YOUR OBJECTIVE
Although the entries contain pictures, copy only their text, exactly as written.

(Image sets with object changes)
= Beginning of Section =

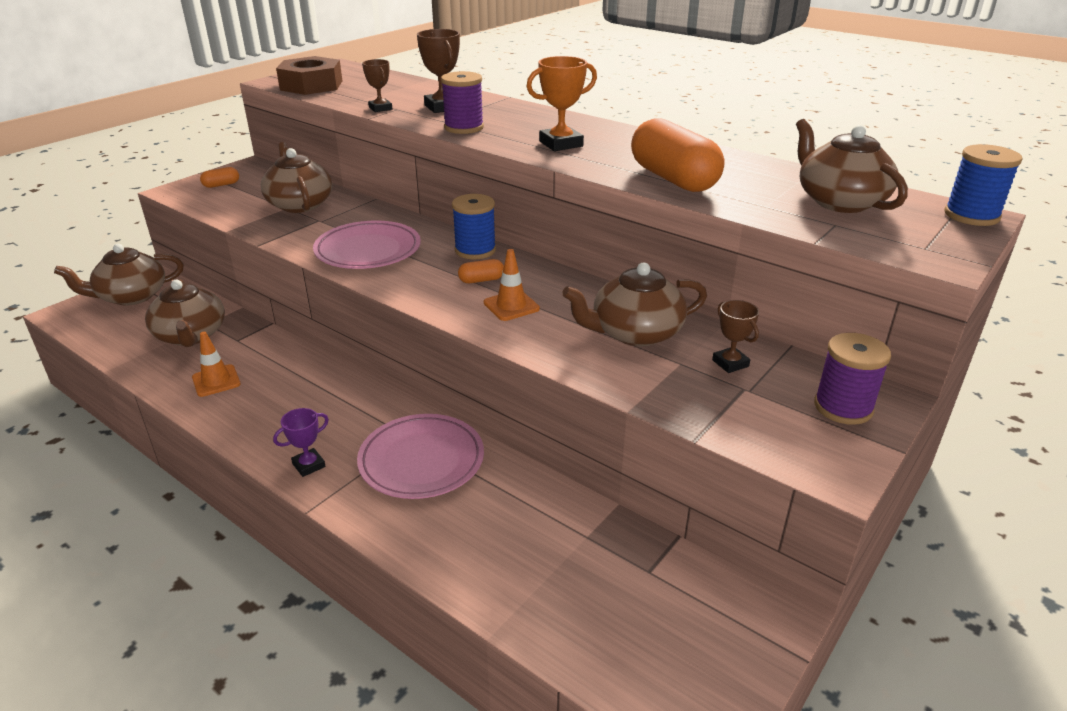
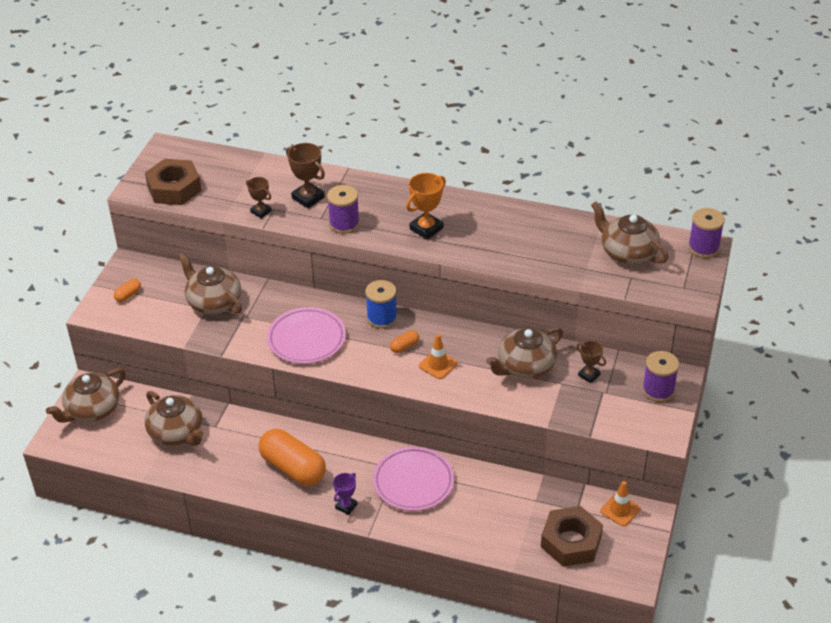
camera: 20 degrees left, 10 degrees up
orange traffic cone [192,332,241,397] -> orange traffic cone moved to [600,481,640,527]
orange capsule [631,118,724,192] -> orange capsule moved to [259,429,326,486]
blue spool [944,144,1023,226] -> purple spool [688,208,725,258]
none -> brown nut [541,506,603,567]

= End of Section =

RESPONSE TO THIS TASK
camera: 20 degrees left, 10 degrees up
orange traffic cone [192,332,241,397] -> orange traffic cone moved to [600,481,640,527]
orange capsule [631,118,724,192] -> orange capsule moved to [259,429,326,486]
blue spool [944,144,1023,226] -> purple spool [688,208,725,258]
none -> brown nut [541,506,603,567]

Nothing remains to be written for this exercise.